Recorded information »
·····

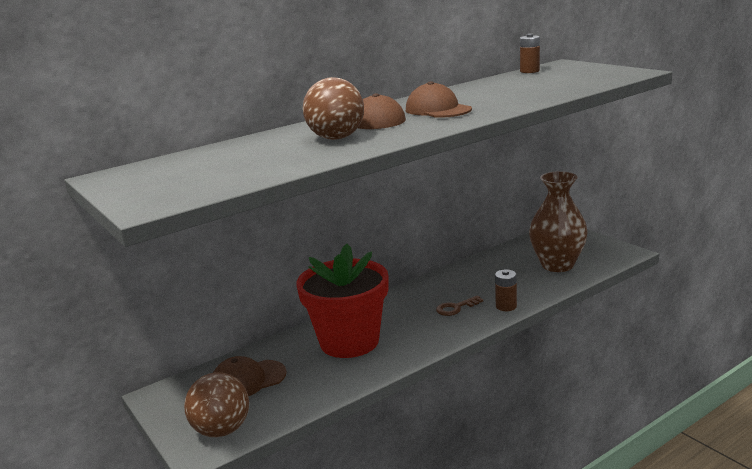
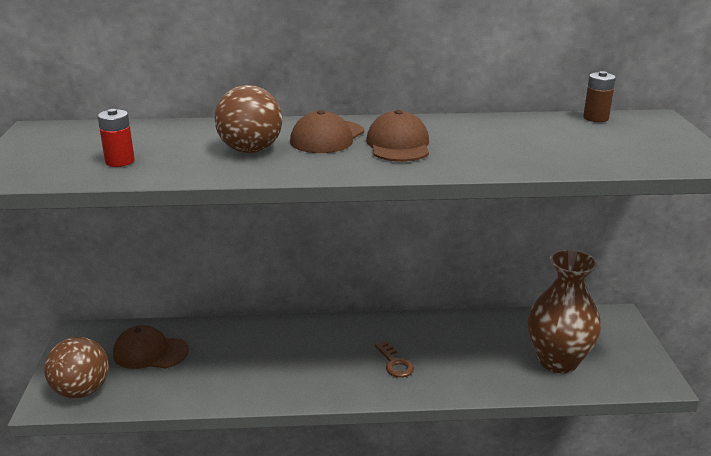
camera: 30 degrees right, 5 degrees up
(242, 170) = (120, 161): none -> red battery
(349, 342) = (264, 354): red flower pot -> none
(455, 308) = (395, 363): brown key -> brown key turned 120 degrees counterclockwise
(506, 306) = (444, 386): brown battery -> none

·····

Aim of the task » From the line that contains "(455, 308) = (395, 363): brown" through the last line of the records above, copy every line exactly and leave out the rest.

Task answer »
(455, 308) = (395, 363): brown key -> brown key turned 120 degrees counterclockwise
(506, 306) = (444, 386): brown battery -> none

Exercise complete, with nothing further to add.